> **About this exercise**:
Your answer should consist of the line holding "RGB2 pin B: 9 -> 14" and all lines after it to the end of the material, copied exactly.

> **Provided data**:

------------

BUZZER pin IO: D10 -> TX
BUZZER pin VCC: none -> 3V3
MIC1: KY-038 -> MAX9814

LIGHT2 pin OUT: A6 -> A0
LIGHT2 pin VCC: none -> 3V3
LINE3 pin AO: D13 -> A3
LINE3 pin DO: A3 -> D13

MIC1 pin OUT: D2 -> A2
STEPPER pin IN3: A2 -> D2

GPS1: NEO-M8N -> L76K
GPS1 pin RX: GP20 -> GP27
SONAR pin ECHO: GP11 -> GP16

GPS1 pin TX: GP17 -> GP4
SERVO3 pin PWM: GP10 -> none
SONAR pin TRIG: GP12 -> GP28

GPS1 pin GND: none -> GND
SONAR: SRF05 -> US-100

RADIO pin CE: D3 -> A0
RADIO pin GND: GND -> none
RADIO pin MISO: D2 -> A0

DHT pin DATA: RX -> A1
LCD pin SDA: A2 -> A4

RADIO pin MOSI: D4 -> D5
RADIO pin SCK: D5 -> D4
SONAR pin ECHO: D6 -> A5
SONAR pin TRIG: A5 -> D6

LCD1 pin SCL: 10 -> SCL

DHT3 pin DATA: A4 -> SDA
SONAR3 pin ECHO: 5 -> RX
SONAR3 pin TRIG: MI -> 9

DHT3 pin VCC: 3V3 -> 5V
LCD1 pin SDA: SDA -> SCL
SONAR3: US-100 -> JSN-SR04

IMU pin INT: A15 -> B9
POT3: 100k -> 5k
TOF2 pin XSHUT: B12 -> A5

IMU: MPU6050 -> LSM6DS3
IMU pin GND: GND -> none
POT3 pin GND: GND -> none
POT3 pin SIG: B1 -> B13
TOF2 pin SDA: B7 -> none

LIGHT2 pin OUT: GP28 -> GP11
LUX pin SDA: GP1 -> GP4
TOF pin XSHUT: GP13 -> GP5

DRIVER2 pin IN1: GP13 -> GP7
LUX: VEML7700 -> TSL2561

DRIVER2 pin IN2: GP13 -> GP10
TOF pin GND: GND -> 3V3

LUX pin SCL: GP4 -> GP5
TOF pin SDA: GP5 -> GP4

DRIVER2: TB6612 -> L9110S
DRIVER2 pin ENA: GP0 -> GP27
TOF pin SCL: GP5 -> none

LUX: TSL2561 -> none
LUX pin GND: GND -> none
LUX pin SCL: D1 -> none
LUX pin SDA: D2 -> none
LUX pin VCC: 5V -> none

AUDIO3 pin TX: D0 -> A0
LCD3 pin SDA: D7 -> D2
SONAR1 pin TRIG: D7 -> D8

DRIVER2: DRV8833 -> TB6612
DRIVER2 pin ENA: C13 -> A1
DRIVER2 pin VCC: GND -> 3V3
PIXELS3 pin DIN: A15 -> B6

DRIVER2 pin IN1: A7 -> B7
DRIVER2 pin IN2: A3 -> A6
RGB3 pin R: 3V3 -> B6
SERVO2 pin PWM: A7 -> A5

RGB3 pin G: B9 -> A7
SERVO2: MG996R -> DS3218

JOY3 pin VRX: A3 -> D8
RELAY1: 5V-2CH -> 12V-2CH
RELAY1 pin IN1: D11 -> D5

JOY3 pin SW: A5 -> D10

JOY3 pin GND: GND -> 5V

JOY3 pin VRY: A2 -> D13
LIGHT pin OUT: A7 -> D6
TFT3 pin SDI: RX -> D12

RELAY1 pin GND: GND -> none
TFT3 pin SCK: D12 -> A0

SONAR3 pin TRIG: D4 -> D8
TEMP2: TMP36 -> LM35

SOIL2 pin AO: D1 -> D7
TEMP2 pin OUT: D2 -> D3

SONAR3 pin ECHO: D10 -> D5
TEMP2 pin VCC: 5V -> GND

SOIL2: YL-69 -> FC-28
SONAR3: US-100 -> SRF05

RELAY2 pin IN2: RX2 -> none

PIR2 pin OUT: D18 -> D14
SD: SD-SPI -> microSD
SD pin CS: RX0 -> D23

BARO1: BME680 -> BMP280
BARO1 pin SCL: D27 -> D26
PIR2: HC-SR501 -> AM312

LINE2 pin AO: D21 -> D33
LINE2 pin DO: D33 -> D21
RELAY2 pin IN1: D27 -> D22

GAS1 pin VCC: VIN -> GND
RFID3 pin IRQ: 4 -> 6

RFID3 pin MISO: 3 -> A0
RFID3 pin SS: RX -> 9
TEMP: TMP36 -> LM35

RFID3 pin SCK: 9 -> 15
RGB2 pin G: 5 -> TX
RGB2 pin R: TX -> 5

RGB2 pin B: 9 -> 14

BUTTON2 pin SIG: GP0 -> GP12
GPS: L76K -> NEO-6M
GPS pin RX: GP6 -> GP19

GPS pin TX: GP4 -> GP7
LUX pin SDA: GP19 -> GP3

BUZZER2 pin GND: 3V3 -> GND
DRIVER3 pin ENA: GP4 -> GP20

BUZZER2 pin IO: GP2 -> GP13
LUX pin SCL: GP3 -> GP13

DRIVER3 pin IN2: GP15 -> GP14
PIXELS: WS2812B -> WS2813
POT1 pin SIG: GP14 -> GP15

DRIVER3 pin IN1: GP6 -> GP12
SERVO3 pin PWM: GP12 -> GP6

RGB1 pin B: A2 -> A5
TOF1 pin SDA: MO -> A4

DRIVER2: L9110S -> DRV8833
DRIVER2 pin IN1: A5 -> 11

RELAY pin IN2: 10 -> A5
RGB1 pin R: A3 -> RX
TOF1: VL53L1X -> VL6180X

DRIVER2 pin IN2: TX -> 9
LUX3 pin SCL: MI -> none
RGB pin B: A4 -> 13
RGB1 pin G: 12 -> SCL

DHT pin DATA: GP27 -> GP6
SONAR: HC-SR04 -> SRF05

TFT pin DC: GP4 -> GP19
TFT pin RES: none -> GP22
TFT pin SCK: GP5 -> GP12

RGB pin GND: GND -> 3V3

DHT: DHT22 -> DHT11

------------

> **Task answer**:
RGB2 pin B: 9 -> 14

BUTTON2 pin SIG: GP0 -> GP12
GPS: L76K -> NEO-6M
GPS pin RX: GP6 -> GP19

GPS pin TX: GP4 -> GP7
LUX pin SDA: GP19 -> GP3

BUZZER2 pin GND: 3V3 -> GND
DRIVER3 pin ENA: GP4 -> GP20

BUZZER2 pin IO: GP2 -> GP13
LUX pin SCL: GP3 -> GP13

DRIVER3 pin IN2: GP15 -> GP14
PIXELS: WS2812B -> WS2813
POT1 pin SIG: GP14 -> GP15

DRIVER3 pin IN1: GP6 -> GP12
SERVO3 pin PWM: GP12 -> GP6

RGB1 pin B: A2 -> A5
TOF1 pin SDA: MO -> A4

DRIVER2: L9110S -> DRV8833
DRIVER2 pin IN1: A5 -> 11

RELAY pin IN2: 10 -> A5
RGB1 pin R: A3 -> RX
TOF1: VL53L1X -> VL6180X

DRIVER2 pin IN2: TX -> 9
LUX3 pin SCL: MI -> none
RGB pin B: A4 -> 13
RGB1 pin G: 12 -> SCL

DHT pin DATA: GP27 -> GP6
SONAR: HC-SR04 -> SRF05

TFT pin DC: GP4 -> GP19
TFT pin RES: none -> GP22
TFT pin SCK: GP5 -> GP12

RGB pin GND: GND -> 3V3

DHT: DHT22 -> DHT11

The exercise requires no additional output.